Raw data Block Start

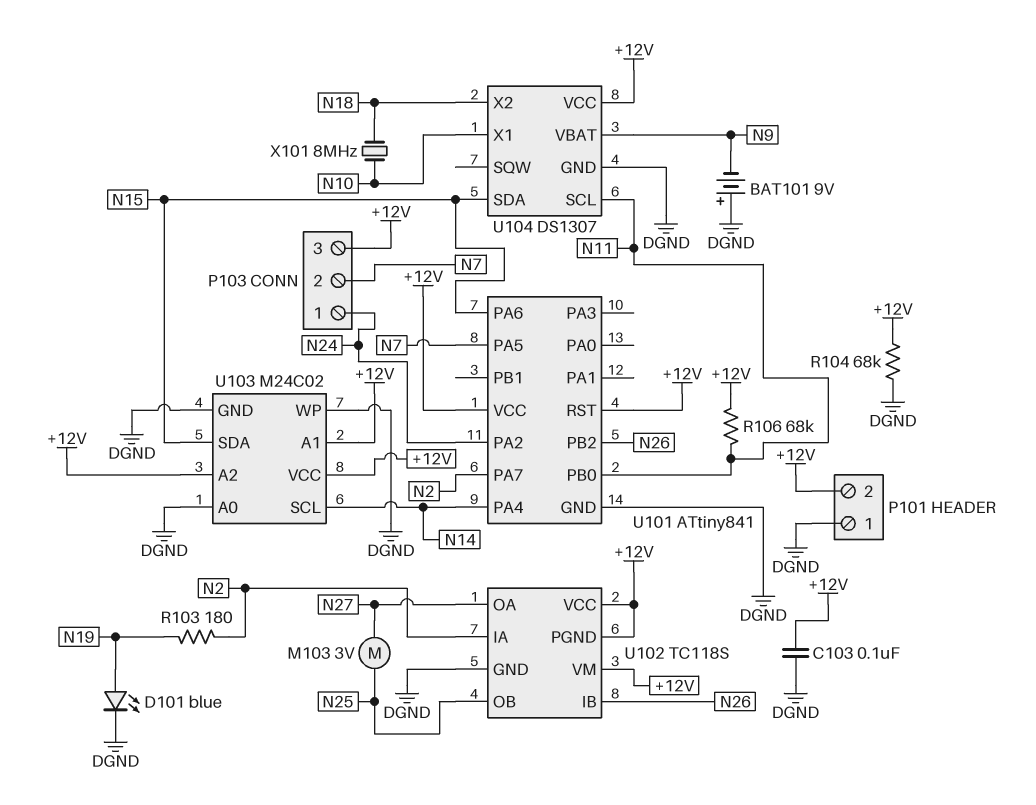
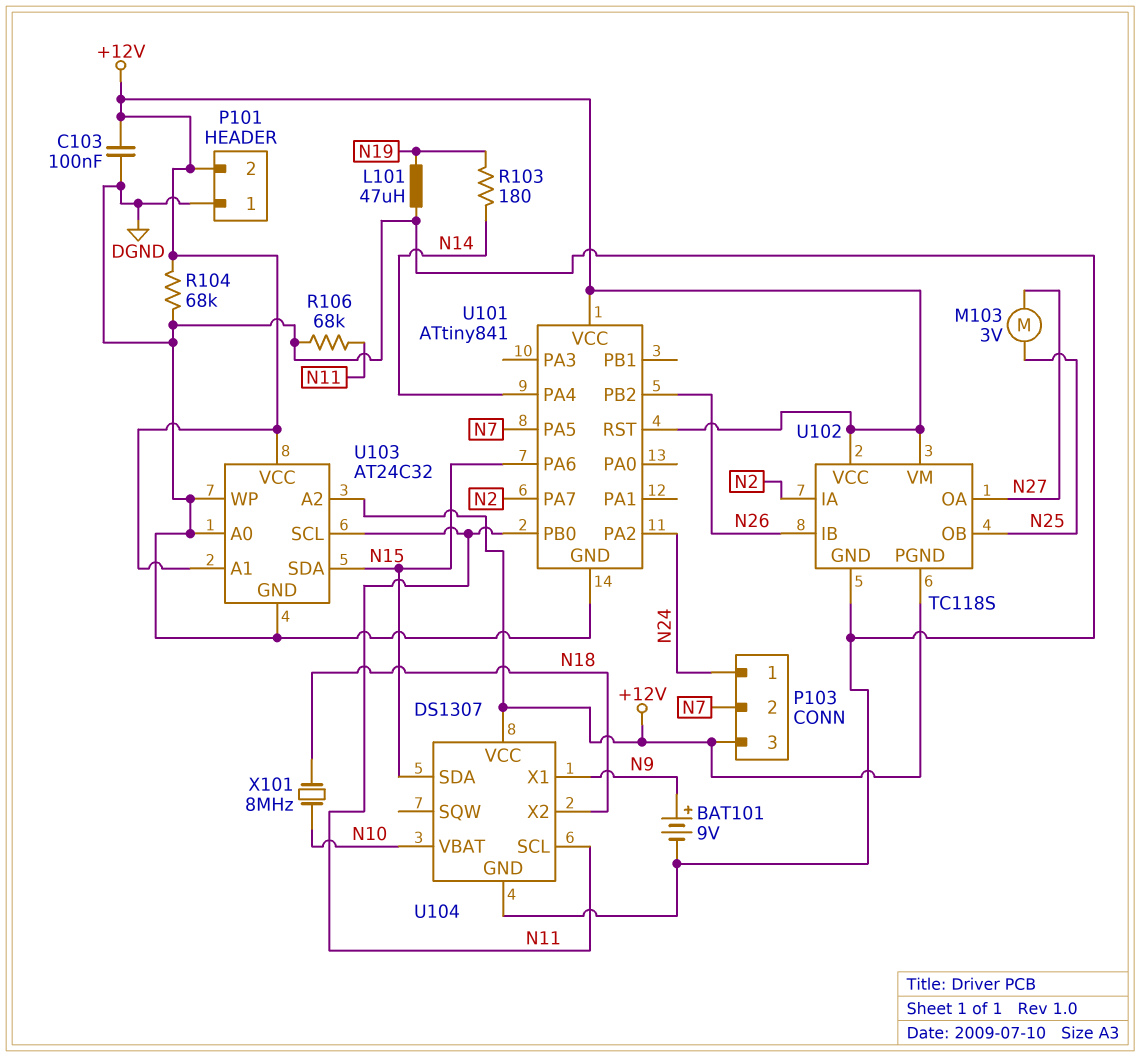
BAT101: 9V (plus DGND, minus N9) -> 9V (plus N9, minus DGND)
D101: LED blue (A N19, K DGND) -> none
L101: none -> 47uH (DGND, N19)
R103: 180 (N2, N19) -> 180 (N14, N19)
R106: 68k (+12V, N11) -> 68k (DGND, N11)
U103: M24C02 -> AT24C32
U103 pin SCL: N14 -> N11
U104 pin VBAT: N9 -> N10
U104 pin X1: N10 -> N9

Raw data Block End

▸ Your assignment:
Transcribe exactly the line containing "U103: M24C02 -> AT24C32" and all remaining lines of the material, ending with the last one.

▸ Expected answer:
U103: M24C02 -> AT24C32
U103 pin SCL: N14 -> N11
U104 pin VBAT: N9 -> N10
U104 pin X1: N10 -> N9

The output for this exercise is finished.